ABOUT THIS EXERCISE: The required result is one figure, the count of lines below with the string "VLOAD" in them.

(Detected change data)

------------------------------

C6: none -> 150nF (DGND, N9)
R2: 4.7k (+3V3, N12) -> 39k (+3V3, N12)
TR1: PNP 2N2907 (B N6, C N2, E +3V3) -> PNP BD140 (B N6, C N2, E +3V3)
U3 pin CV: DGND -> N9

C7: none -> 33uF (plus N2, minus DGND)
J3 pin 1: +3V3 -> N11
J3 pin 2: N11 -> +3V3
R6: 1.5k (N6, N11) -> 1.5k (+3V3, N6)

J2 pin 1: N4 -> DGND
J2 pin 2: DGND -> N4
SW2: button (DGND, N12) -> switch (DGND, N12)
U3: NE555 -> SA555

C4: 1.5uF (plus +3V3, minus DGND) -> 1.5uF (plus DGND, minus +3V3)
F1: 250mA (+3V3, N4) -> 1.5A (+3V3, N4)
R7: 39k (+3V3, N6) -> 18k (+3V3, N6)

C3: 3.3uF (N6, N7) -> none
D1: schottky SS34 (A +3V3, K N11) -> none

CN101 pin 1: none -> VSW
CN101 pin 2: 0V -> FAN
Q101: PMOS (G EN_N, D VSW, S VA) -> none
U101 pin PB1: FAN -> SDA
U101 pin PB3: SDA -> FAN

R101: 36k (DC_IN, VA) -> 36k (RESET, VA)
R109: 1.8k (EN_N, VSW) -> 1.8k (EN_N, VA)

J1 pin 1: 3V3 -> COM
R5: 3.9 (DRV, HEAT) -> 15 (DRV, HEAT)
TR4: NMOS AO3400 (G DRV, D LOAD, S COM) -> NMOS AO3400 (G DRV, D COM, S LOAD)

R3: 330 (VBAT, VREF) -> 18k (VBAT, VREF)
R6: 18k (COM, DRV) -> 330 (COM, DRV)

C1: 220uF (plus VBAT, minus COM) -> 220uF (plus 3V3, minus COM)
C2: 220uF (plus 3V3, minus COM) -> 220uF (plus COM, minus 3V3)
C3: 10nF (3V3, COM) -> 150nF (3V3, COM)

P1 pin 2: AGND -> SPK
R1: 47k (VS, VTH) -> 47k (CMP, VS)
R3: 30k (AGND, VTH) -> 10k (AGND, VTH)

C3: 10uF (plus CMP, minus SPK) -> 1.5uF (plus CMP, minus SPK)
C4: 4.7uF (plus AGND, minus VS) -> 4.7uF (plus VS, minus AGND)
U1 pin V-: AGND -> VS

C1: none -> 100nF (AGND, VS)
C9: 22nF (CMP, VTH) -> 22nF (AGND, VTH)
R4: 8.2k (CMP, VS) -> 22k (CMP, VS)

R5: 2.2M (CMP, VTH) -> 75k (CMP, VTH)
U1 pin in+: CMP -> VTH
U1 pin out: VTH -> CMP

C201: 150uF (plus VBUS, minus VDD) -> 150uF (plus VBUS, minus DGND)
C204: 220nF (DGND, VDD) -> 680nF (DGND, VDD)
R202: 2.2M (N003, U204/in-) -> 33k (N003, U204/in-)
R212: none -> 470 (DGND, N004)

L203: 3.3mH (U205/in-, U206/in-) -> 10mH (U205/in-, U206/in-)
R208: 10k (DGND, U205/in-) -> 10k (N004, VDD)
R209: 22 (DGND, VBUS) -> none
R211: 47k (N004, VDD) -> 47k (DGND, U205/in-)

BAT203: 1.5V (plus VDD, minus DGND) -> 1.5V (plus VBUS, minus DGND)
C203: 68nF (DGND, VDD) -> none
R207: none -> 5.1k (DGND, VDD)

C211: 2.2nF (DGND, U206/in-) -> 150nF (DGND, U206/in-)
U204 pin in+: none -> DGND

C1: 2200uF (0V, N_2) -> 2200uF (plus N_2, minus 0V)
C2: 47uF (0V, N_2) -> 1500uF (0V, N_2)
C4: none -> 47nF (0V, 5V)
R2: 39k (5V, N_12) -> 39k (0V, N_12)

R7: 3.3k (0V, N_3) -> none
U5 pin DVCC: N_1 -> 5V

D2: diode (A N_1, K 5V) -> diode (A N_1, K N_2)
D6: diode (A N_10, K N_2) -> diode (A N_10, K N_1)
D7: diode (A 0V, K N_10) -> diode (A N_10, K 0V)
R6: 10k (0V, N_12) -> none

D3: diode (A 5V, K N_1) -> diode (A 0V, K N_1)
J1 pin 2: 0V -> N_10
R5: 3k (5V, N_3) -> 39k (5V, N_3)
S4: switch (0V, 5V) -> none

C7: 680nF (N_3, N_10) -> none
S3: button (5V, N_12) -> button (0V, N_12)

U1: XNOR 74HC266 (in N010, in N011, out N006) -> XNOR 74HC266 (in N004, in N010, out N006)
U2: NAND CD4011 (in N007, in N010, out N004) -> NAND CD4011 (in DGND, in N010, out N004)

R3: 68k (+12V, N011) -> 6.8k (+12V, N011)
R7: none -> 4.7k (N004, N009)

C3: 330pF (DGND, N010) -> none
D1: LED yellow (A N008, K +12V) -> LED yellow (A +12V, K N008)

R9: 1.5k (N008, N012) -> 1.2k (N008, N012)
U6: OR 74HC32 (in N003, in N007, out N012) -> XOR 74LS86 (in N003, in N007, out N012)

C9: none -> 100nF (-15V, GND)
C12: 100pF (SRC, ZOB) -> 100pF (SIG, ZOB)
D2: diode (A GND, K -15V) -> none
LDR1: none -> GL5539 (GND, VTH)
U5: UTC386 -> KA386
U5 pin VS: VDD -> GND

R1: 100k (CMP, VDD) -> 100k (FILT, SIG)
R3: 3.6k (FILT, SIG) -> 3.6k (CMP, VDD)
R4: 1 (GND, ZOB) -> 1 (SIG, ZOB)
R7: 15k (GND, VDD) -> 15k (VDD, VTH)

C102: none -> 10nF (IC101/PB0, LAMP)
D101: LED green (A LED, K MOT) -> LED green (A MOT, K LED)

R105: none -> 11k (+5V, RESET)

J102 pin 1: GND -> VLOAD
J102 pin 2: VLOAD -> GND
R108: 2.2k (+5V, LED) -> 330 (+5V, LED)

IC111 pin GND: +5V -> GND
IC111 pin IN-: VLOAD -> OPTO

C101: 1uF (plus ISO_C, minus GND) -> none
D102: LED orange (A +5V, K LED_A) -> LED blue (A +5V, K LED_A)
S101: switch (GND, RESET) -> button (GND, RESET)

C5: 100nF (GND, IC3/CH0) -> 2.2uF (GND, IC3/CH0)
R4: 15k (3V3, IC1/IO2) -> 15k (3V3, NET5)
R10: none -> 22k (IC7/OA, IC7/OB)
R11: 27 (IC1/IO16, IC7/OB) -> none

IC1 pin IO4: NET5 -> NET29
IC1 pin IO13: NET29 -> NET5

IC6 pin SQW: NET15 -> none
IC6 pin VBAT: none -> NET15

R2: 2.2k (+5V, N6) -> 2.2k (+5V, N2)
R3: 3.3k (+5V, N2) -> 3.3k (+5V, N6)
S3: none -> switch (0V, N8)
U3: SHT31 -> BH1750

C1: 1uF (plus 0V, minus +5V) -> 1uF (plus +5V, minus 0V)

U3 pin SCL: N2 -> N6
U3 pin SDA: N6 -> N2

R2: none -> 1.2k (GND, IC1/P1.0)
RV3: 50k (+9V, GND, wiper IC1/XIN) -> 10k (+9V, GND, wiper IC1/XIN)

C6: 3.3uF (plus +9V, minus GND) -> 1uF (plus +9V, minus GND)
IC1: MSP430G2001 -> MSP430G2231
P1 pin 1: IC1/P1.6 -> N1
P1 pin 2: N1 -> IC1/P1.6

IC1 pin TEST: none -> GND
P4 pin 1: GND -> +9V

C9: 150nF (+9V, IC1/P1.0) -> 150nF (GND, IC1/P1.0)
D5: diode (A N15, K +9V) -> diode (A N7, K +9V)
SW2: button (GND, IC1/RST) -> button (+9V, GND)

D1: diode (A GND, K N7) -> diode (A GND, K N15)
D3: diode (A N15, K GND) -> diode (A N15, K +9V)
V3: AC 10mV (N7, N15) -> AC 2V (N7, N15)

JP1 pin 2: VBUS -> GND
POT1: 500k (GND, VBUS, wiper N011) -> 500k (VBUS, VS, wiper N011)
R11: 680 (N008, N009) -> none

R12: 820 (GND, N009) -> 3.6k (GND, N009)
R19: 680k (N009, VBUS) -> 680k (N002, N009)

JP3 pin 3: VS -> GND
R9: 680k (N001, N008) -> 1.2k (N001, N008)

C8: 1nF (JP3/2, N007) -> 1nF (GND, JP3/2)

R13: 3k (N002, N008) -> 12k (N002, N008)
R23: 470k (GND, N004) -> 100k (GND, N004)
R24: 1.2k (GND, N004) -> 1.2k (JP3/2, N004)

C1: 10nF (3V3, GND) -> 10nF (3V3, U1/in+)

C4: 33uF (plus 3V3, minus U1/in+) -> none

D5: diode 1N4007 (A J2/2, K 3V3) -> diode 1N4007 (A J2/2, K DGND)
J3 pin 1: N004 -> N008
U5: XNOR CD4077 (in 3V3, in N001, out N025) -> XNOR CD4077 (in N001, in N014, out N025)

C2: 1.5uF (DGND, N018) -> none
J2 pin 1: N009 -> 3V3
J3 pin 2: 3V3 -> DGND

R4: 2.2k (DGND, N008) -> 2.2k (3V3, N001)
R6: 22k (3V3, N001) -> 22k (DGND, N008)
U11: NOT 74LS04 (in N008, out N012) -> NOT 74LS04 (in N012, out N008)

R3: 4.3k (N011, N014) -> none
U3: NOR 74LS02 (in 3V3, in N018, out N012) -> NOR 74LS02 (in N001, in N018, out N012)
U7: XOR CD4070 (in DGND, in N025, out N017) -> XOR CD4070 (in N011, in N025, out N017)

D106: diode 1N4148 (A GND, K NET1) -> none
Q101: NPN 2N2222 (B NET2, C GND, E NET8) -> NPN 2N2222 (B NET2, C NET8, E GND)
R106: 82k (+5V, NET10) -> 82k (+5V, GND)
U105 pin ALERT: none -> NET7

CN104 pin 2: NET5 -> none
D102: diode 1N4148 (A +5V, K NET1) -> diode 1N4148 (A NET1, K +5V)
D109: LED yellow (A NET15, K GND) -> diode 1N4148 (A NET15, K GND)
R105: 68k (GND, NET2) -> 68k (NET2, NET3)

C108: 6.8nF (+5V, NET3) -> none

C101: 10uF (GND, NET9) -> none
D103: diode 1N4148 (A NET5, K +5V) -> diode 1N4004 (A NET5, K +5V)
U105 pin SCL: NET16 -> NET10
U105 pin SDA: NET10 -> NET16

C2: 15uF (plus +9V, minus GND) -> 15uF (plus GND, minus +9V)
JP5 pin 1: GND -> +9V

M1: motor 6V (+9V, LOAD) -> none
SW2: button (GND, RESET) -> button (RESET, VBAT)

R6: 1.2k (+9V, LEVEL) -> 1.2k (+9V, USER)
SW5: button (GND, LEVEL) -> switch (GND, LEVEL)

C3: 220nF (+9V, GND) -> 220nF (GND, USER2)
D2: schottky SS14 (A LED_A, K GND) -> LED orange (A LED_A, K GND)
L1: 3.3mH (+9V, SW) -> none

------------------------------

WRITTEN RESPONSE: 3